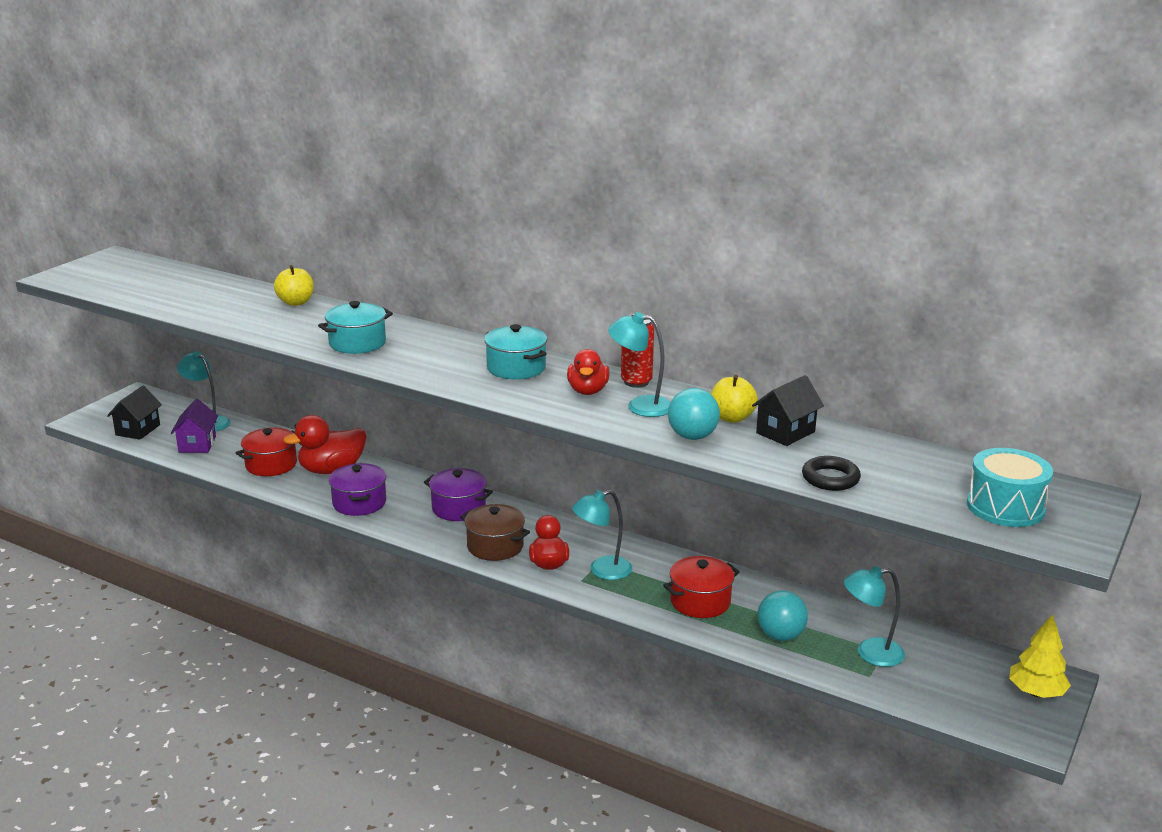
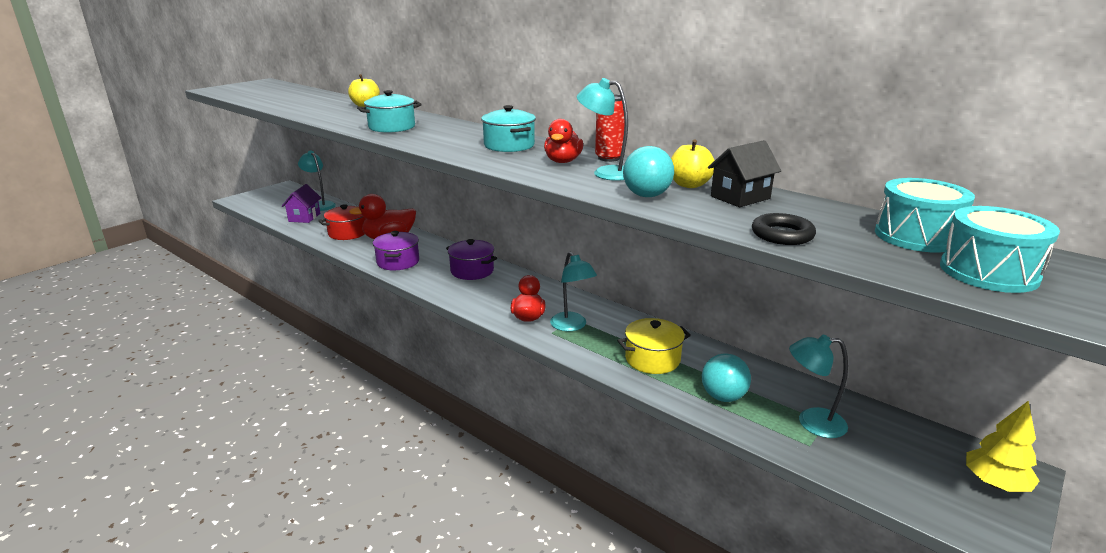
camera: 10 degrees right, 0 degrees up
(138, 430) = (270, 207): black house -> none
(495, 546) = (489, 300): brown pot -> none
(602, 570) = (572, 326): turquoise lamp -> turquoise lamp turned 105 degrees counterclockwise
(700, 602) = (652, 359): red pot -> yellow pot
(950, 471) = (916, 236): none -> turquoise drum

++++++++

EXERCISE =>
Line count for the word "degrees": tally the lines in the records that include it and give only the result.

FINISHED TASK =>
2